##### ENTRIES PROVIDED #####
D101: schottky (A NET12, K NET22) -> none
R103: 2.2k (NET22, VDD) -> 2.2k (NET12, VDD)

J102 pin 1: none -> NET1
#####
##### ENTRIES PROVIDED #####
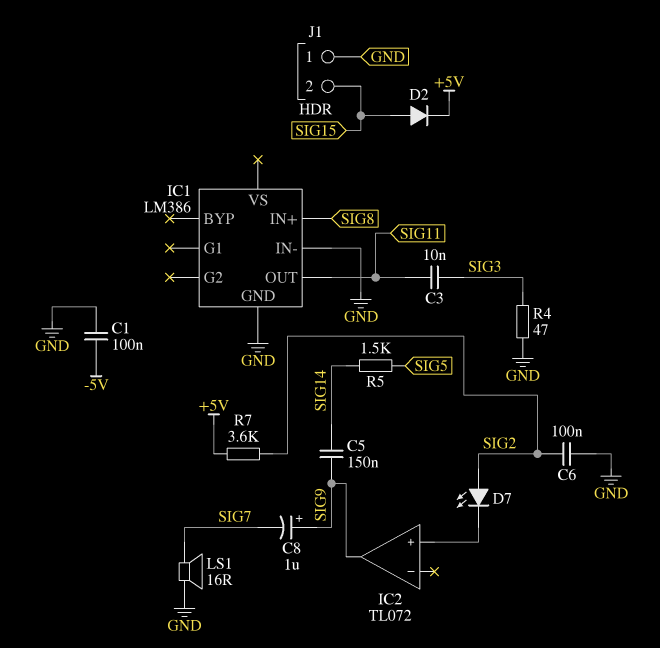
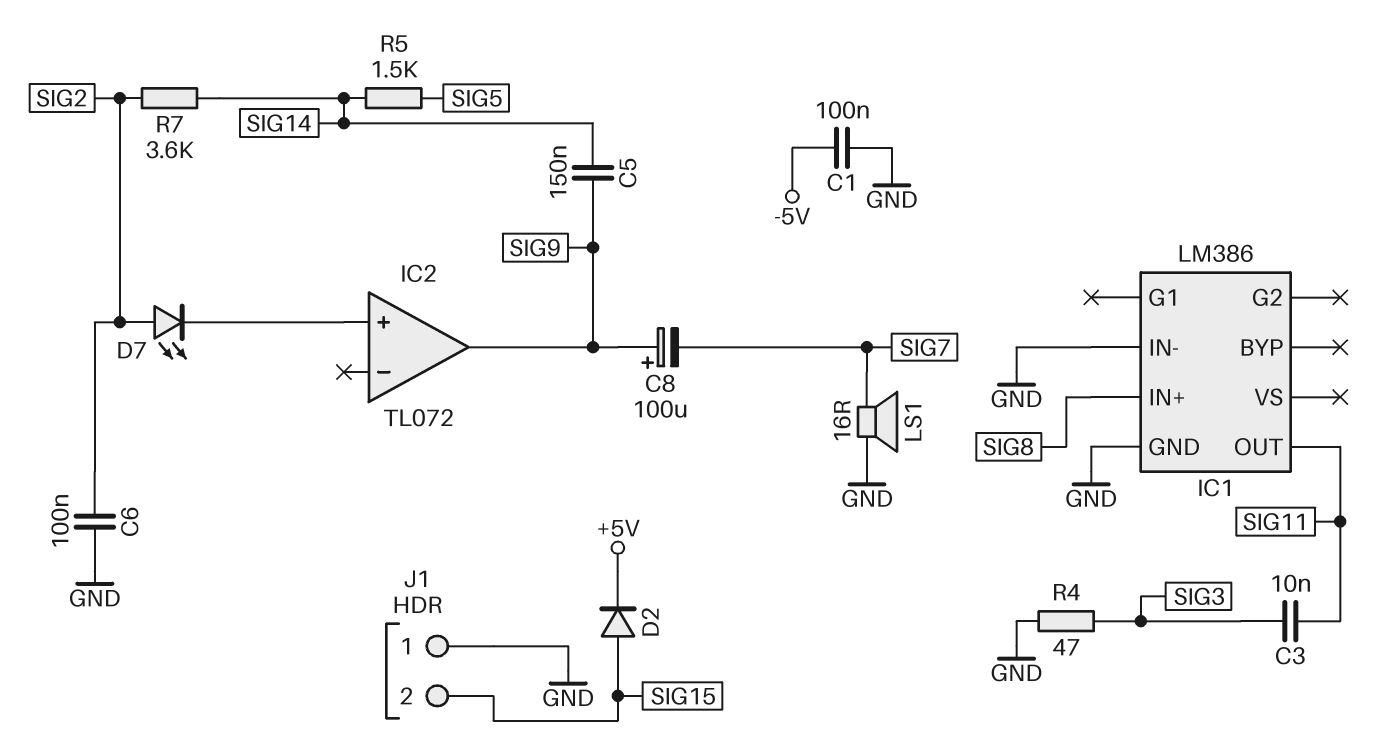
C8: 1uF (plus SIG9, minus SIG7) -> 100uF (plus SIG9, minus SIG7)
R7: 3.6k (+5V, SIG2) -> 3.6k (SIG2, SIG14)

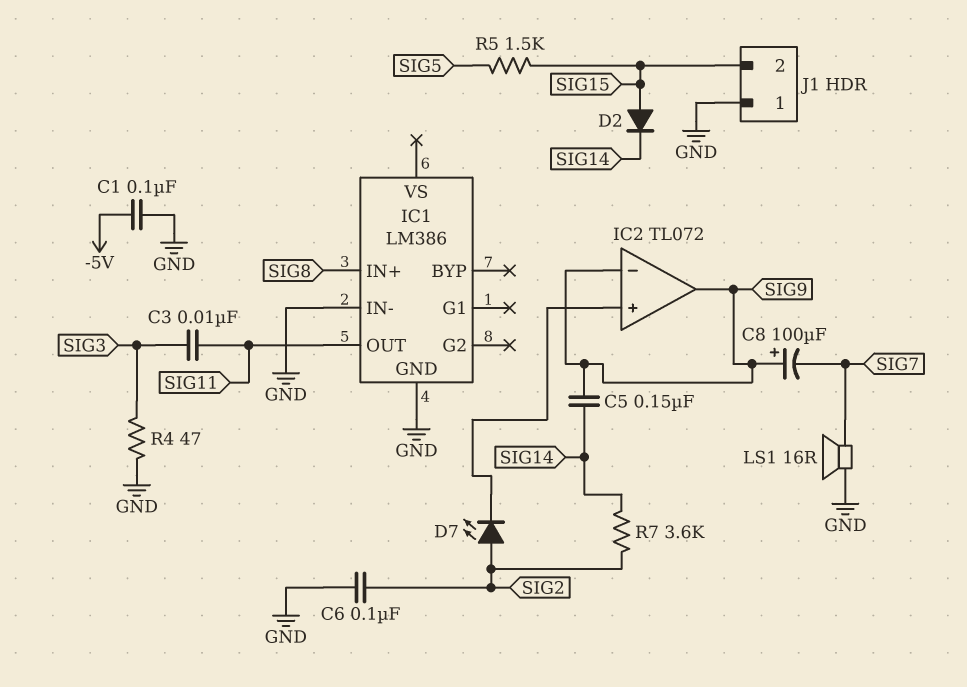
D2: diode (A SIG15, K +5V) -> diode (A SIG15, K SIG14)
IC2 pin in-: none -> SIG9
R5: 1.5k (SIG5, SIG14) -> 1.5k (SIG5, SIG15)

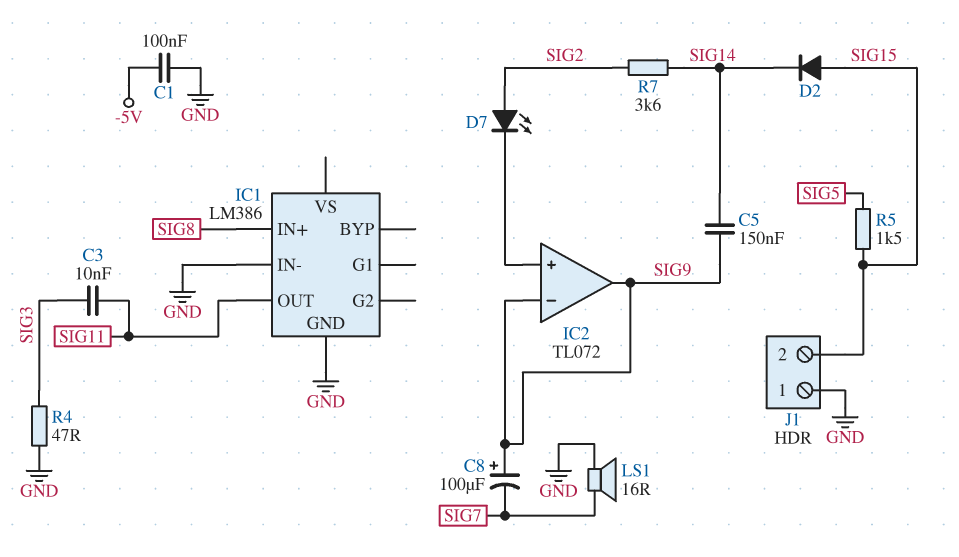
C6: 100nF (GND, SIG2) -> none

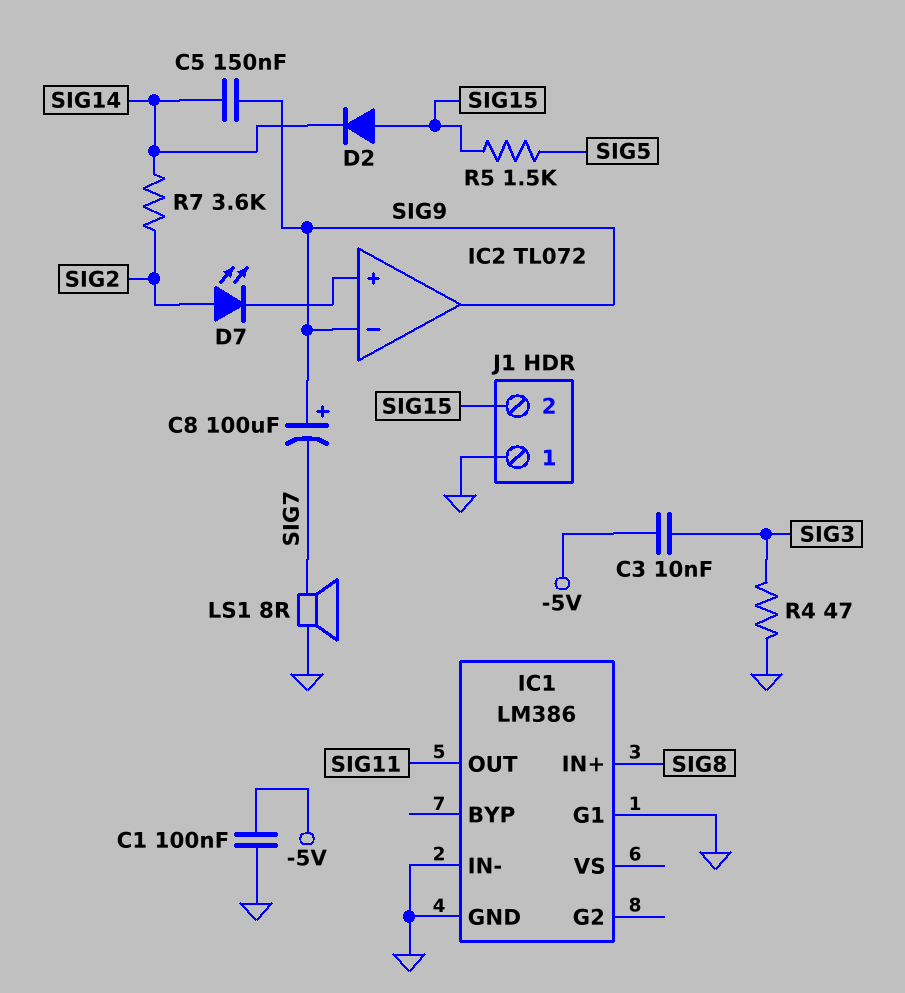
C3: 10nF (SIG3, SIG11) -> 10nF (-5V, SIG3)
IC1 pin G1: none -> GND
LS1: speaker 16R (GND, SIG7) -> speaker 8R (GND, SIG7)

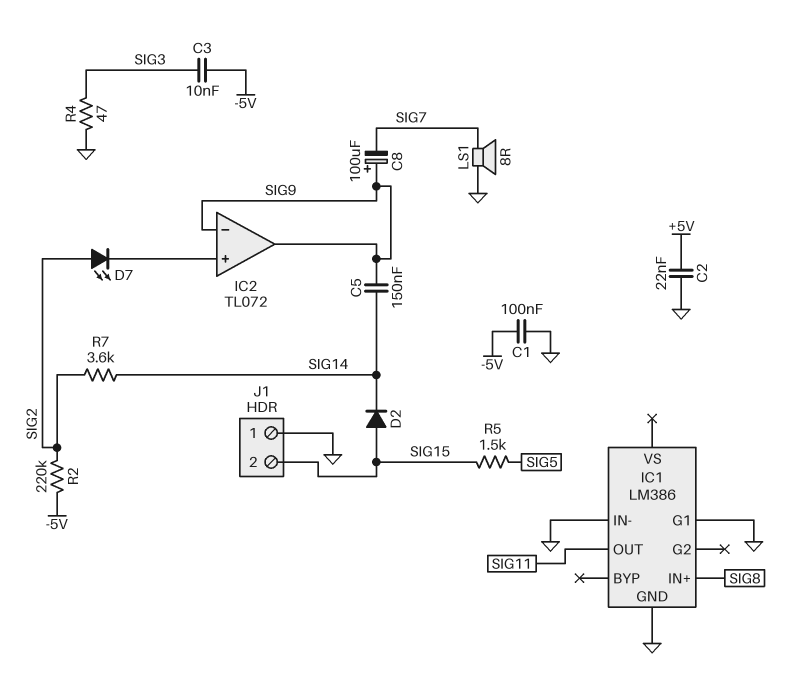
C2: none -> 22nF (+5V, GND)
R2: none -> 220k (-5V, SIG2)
#####
## WHAT TO PRODUCE
Repeat only the stretch of data above that runs from the line with "R5: 1.5k (SIG5, SIG14) -> 1.5k (SIG5, SIG15)" to the line with "R2: none -> 220k (-5V, SIG2)". Keep both end lines; exclude pictures.

## ANSWER FOR THIS EXERCISE
R5: 1.5k (SIG5, SIG14) -> 1.5k (SIG5, SIG15)

C6: 100nF (GND, SIG2) -> none

C3: 10nF (SIG3, SIG11) -> 10nF (-5V, SIG3)
IC1 pin G1: none -> GND
LS1: speaker 16R (GND, SIG7) -> speaker 8R (GND, SIG7)

C2: none -> 22nF (+5V, GND)
R2: none -> 220k (-5V, SIG2)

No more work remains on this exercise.